Edit difference data:
┄┄┄┄┄┄┄┄┄┄
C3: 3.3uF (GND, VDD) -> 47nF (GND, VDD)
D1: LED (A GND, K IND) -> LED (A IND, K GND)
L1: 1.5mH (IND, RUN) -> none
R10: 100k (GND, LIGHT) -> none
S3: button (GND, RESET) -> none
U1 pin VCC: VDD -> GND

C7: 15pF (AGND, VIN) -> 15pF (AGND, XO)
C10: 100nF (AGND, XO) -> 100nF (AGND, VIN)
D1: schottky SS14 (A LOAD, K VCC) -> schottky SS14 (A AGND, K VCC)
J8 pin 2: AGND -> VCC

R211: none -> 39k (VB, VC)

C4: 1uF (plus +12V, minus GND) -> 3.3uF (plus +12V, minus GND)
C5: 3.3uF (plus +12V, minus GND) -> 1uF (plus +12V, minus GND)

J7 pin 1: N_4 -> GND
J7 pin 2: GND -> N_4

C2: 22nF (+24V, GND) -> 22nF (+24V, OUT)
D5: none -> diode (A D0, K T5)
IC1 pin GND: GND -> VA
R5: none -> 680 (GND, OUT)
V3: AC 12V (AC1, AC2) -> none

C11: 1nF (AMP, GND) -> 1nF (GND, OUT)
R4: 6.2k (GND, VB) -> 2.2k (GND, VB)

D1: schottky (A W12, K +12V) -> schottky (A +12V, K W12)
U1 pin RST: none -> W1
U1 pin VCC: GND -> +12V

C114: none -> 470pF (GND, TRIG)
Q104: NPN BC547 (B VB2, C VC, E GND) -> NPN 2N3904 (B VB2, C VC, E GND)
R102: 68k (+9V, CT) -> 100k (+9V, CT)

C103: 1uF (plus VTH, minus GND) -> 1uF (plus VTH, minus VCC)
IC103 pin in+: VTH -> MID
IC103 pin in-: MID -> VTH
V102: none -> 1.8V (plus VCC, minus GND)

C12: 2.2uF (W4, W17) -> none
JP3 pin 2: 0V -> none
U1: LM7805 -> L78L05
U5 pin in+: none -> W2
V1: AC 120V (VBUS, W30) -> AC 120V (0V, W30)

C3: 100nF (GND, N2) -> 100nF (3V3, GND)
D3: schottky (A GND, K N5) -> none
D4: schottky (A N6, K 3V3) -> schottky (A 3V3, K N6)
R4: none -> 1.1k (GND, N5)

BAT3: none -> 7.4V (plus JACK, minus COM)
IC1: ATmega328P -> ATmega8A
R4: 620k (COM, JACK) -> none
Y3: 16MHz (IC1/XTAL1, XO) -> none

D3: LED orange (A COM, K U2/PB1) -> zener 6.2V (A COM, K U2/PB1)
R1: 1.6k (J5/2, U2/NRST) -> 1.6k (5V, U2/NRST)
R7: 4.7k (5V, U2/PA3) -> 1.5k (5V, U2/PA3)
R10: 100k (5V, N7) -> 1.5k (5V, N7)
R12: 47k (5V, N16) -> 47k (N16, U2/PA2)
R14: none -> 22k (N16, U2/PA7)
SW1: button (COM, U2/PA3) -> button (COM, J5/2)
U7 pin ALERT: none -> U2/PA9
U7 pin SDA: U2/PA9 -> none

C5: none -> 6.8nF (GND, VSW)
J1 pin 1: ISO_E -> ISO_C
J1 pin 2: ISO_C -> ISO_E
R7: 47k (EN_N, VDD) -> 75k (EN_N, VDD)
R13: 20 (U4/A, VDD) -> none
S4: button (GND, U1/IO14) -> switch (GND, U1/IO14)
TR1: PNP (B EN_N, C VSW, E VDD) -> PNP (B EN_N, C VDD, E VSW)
┄┄┄┄┄┄┄┄┄┄
## YOUR INSTRUCTIONS
From the data above, copy each line with the string "minus" in it.

## TASK RESULT
C4: 1uF (plus +12V, minus GND) -> 3.3uF (plus +12V, minus GND)
C5: 3.3uF (plus +12V, minus GND) -> 1uF (plus +12V, minus GND)
C103: 1uF (plus VTH, minus GND) -> 1uF (plus VTH, minus VCC)
V102: none -> 1.8V (plus VCC, minus GND)
BAT3: none -> 7.4V (plus JACK, minus COM)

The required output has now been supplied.